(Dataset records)
★ ★ ★ ★ ★

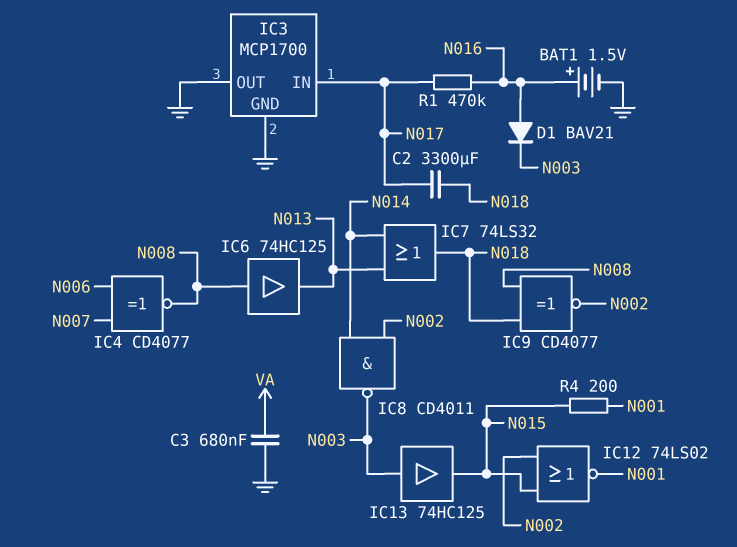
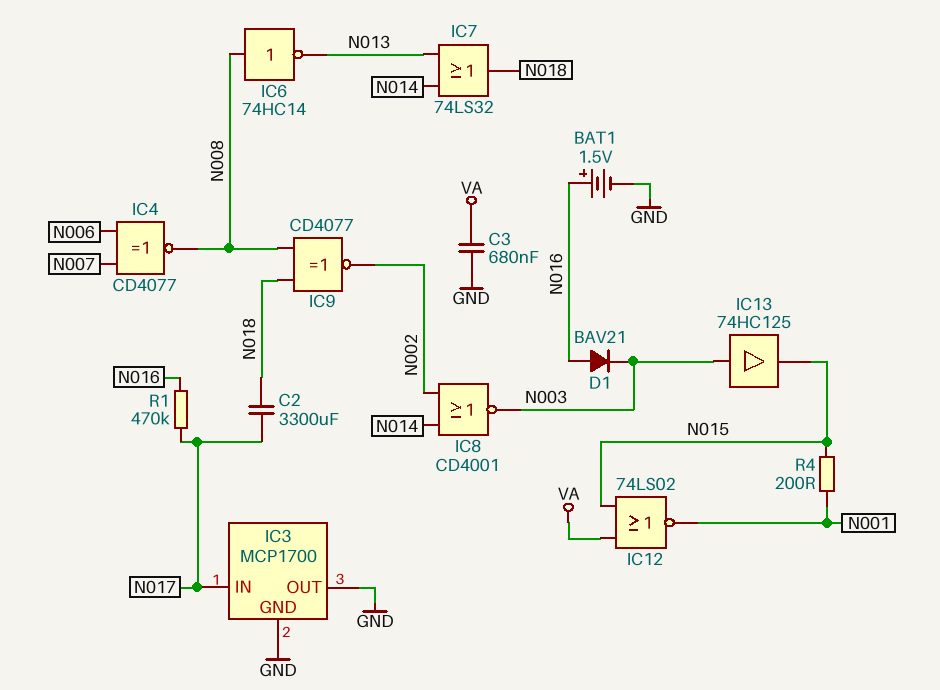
IC6: buffer 74HC125 (in N008, out N013) -> NOT 74HC14 (in N008, out N013)
IC8: NAND CD4011 (in N002, in N014, out N003) -> NOR CD4001 (in N002, in N014, out N003)
IC12: NOR 74LS02 (in N002, in N015, out N001) -> NOR 74LS02 (in N015, in VA, out N001)

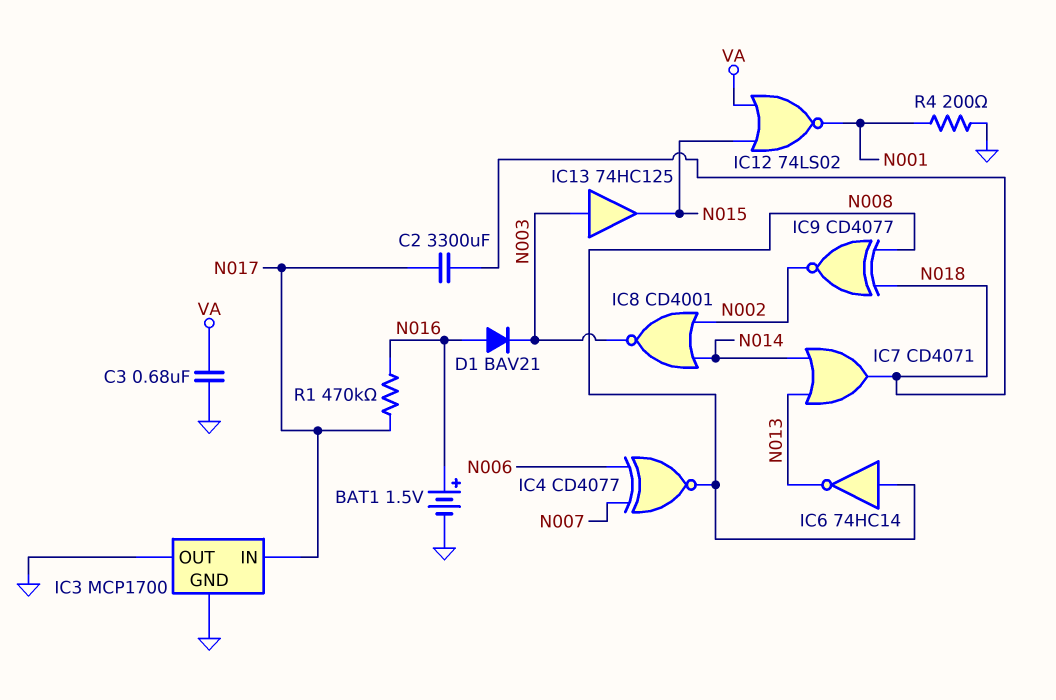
IC7: OR 74LS32 (in N013, in N014, out N018) -> OR CD4071 (in N013, in N014, out N018)
R4: 200 (N001, N015) -> 200 (GND, N001)

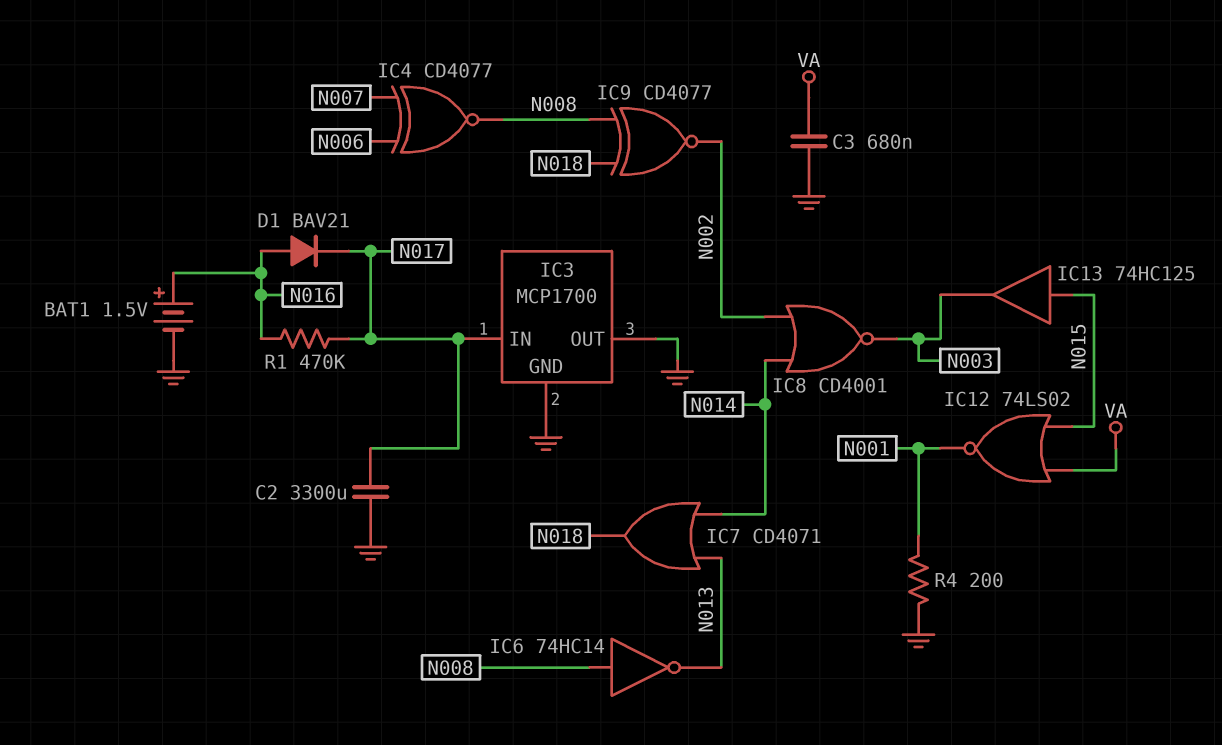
C2: 3300uF (N017, N018) -> 3300uF (GND, N017)
D1: diode BAV21 (A N016, K N003) -> diode BAV21 (A N016, K N017)
IC13: buffer 74HC125 (in N003, out N015) -> buffer 74HC125 (in N015, out N003)

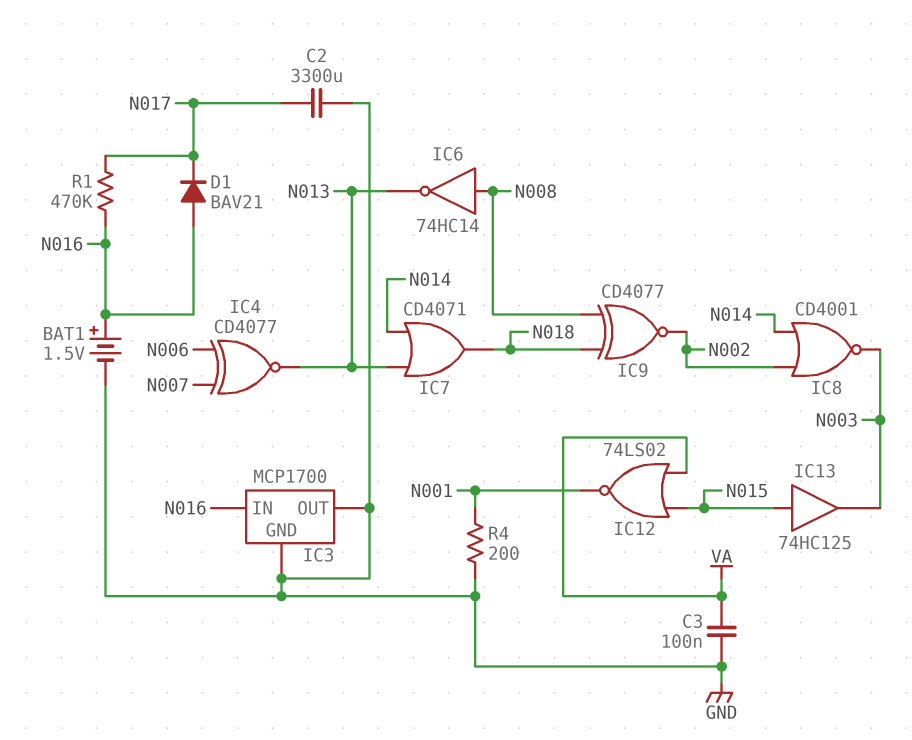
C3: 680nF (GND, VA) -> 100nF (GND, VA)
IC3 pin IN: N017 -> N016
IC4: XNOR CD4077 (in N006, in N007, out N008) -> XNOR CD4077 (in N006, in N007, out N013)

★ ★ ★ ★ ★

Exercise description: What is the number of lines in the records that contain the word "buffer"? Answer with the number and nothing else.

Task output: 2